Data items
[Start of Attachment]
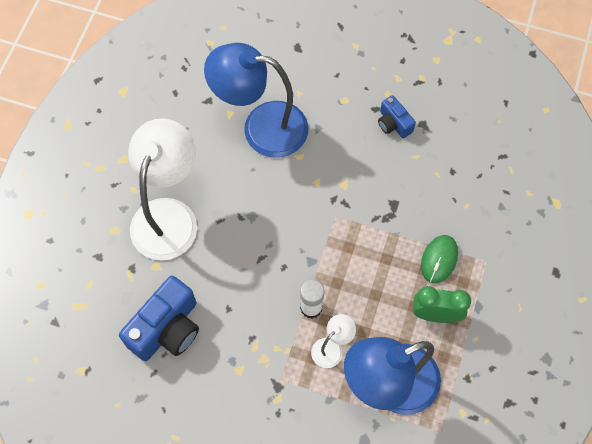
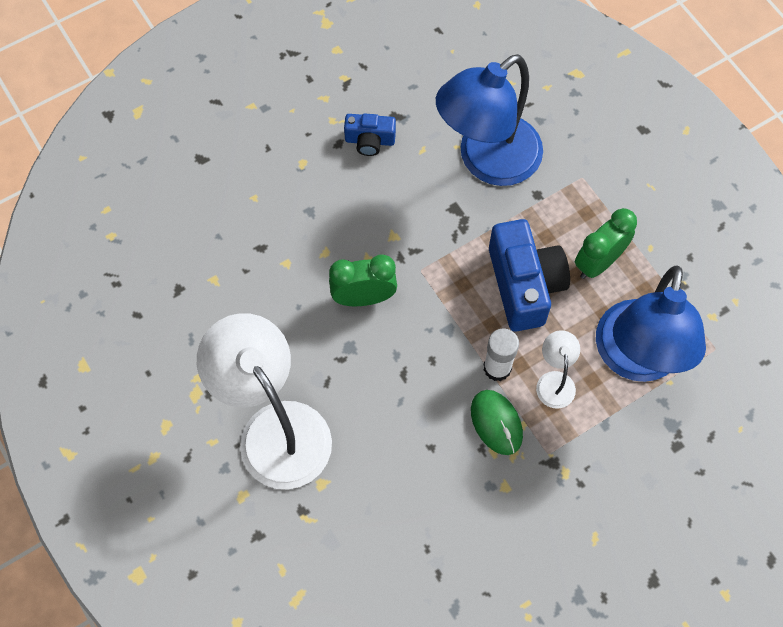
camera: 50 degrees left, 0 degrees up
(167, 328) = (401, 525): blue camera -> blue camera (524, 285)
(261, 127) = (259, 262): blue lamp -> blue lamp (487, 161)
(289, 199) = (363, 297): none -> green clock
(439, 259) = (546, 215): green mouse -> green mouse (496, 423)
[End of Attachment]
_EXERCISE REQUIREMENTS:_ Quote the entries in full. Any image among them is to be omitted from the copy.

_TASK RESULT:_
camera: 50 degrees left, 0 degrees up
(167, 328) = (401, 525): blue camera -> blue camera (524, 285)
(261, 127) = (259, 262): blue lamp -> blue lamp (487, 161)
(289, 199) = (363, 297): none -> green clock
(439, 259) = (546, 215): green mouse -> green mouse (496, 423)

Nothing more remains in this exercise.